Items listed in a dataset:
───
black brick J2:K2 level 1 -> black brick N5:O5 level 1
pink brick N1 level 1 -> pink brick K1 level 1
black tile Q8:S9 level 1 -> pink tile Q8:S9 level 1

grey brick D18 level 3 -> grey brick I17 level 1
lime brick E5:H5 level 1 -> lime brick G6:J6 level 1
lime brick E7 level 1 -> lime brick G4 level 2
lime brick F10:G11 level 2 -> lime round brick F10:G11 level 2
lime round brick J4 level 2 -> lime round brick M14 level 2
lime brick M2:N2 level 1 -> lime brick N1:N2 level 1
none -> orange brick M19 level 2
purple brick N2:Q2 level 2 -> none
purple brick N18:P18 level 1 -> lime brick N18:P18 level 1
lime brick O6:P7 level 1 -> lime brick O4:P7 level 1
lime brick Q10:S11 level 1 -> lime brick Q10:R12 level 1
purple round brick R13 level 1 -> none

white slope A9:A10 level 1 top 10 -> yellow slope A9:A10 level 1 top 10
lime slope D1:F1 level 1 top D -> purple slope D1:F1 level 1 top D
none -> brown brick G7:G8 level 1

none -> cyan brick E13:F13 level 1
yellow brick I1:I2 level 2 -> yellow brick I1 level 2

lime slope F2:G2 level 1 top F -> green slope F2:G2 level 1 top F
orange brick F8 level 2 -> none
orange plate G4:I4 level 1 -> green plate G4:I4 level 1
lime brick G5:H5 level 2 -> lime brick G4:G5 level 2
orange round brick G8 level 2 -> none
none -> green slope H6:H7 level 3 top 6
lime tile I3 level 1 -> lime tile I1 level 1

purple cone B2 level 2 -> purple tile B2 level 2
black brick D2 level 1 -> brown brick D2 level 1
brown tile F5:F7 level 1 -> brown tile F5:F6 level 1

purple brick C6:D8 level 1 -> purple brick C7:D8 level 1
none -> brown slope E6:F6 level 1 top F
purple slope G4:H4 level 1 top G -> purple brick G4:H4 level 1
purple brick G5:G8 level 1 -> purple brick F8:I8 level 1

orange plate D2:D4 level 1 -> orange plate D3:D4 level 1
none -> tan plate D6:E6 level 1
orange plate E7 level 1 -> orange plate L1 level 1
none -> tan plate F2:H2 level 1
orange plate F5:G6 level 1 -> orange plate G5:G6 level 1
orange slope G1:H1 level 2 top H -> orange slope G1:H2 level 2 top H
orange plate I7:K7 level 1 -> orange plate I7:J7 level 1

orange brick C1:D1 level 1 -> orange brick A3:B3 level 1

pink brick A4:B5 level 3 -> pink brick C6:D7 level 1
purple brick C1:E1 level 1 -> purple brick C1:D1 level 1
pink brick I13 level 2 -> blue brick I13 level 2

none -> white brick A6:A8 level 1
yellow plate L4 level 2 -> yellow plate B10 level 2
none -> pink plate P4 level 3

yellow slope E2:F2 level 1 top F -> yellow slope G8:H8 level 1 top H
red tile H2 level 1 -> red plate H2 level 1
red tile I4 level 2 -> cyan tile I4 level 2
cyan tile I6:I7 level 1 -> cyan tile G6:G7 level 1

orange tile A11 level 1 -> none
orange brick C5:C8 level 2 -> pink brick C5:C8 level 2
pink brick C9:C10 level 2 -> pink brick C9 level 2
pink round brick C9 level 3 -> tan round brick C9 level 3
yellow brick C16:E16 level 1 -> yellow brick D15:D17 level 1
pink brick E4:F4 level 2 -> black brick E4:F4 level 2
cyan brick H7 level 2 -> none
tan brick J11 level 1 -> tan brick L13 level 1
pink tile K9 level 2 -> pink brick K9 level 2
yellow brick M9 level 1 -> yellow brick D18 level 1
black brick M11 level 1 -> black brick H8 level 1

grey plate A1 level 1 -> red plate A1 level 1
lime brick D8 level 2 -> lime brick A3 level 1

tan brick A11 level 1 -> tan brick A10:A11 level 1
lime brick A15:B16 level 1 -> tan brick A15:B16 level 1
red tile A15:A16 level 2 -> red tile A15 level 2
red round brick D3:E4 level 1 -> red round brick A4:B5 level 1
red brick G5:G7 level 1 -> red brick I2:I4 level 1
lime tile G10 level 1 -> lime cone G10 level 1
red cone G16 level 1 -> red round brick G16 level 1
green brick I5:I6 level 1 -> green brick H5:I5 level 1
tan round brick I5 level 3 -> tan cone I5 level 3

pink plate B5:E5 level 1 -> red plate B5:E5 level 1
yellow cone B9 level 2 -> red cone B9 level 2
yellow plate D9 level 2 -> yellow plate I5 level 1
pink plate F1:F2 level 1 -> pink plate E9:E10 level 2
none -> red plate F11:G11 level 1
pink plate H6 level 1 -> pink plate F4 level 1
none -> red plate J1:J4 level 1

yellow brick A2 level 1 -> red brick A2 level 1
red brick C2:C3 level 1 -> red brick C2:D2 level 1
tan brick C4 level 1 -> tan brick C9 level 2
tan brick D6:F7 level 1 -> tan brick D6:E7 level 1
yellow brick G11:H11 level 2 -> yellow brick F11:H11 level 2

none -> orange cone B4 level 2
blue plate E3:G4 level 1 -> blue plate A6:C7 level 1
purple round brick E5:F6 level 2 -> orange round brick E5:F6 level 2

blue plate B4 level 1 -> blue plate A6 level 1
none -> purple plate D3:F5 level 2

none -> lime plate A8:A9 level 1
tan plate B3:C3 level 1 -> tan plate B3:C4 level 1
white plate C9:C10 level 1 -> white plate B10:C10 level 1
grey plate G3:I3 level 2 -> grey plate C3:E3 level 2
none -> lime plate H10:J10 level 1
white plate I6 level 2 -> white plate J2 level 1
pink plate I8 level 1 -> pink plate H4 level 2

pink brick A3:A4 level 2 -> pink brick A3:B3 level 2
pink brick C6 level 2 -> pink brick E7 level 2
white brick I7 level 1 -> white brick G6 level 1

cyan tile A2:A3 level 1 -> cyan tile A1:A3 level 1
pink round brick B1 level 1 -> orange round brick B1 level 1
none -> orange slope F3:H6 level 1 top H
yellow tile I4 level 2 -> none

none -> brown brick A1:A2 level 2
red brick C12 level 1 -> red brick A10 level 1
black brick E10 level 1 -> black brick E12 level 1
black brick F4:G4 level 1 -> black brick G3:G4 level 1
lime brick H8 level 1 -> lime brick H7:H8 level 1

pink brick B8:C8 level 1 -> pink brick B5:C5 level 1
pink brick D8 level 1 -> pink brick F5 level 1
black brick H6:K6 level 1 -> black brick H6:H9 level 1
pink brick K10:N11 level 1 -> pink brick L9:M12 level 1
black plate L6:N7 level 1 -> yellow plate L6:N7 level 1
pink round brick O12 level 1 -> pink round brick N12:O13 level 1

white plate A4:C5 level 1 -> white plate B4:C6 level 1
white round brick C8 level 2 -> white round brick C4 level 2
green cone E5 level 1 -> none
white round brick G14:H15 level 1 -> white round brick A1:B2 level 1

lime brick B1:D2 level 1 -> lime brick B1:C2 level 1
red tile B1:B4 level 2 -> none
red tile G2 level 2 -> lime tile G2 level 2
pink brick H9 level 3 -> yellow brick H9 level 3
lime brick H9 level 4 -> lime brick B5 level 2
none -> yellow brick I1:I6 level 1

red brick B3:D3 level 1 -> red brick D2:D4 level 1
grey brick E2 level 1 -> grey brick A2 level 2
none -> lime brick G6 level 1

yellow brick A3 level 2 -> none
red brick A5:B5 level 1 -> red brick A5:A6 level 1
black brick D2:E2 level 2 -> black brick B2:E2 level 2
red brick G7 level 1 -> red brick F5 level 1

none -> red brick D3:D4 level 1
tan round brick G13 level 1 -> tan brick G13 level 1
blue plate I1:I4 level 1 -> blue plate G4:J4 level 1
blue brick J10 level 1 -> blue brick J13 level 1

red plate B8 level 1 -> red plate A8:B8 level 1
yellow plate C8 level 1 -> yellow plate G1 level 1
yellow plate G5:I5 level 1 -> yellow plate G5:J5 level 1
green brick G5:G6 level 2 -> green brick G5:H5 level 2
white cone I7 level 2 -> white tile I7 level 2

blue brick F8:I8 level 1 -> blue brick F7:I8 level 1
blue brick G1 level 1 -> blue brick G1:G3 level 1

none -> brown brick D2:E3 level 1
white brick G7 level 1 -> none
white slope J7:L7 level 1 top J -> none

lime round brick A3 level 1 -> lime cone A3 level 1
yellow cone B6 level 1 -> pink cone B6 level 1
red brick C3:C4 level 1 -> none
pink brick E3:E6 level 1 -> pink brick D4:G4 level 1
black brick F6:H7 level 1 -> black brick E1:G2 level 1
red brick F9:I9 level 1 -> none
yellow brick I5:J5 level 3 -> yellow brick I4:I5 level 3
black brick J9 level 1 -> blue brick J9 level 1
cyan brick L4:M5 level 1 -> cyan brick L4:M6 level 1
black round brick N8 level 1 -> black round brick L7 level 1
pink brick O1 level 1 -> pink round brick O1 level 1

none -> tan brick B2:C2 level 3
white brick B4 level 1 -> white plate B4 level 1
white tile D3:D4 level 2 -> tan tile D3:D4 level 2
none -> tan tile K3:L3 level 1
───
ACTION ITEM:
Quote the records above exactly, from the first line through the line containing "purple brick G5:G8", and nothing more.

OUTPUT OF THE EXERCISE:
black brick J2:K2 level 1 -> black brick N5:O5 level 1
pink brick N1 level 1 -> pink brick K1 level 1
black tile Q8:S9 level 1 -> pink tile Q8:S9 level 1

grey brick D18 level 3 -> grey brick I17 level 1
lime brick E5:H5 level 1 -> lime brick G6:J6 level 1
lime brick E7 level 1 -> lime brick G4 level 2
lime brick F10:G11 level 2 -> lime round brick F10:G11 level 2
lime round brick J4 level 2 -> lime round brick M14 level 2
lime brick M2:N2 level 1 -> lime brick N1:N2 level 1
none -> orange brick M19 level 2
purple brick N2:Q2 level 2 -> none
purple brick N18:P18 level 1 -> lime brick N18:P18 level 1
lime brick O6:P7 level 1 -> lime brick O4:P7 level 1
lime brick Q10:S11 level 1 -> lime brick Q10:R12 level 1
purple round brick R13 level 1 -> none

white slope A9:A10 level 1 top 10 -> yellow slope A9:A10 level 1 top 10
lime slope D1:F1 level 1 top D -> purple slope D1:F1 level 1 top D
none -> brown brick G7:G8 level 1

none -> cyan brick E13:F13 level 1
yellow brick I1:I2 level 2 -> yellow brick I1 level 2

lime slope F2:G2 level 1 top F -> green slope F2:G2 level 1 top F
orange brick F8 level 2 -> none
orange plate G4:I4 level 1 -> green plate G4:I4 level 1
lime brick G5:H5 level 2 -> lime brick G4:G5 level 2
orange round brick G8 level 2 -> none
none -> green slope H6:H7 level 3 top 6
lime tile I3 level 1 -> lime tile I1 level 1

purple cone B2 level 2 -> purple tile B2 level 2
black brick D2 level 1 -> brown brick D2 level 1
brown tile F5:F7 level 1 -> brown tile F5:F6 level 1

purple brick C6:D8 level 1 -> purple brick C7:D8 level 1
none -> brown slope E6:F6 level 1 top F
purple slope G4:H4 level 1 top G -> purple brick G4:H4 level 1
purple brick G5:G8 level 1 -> purple brick F8:I8 level 1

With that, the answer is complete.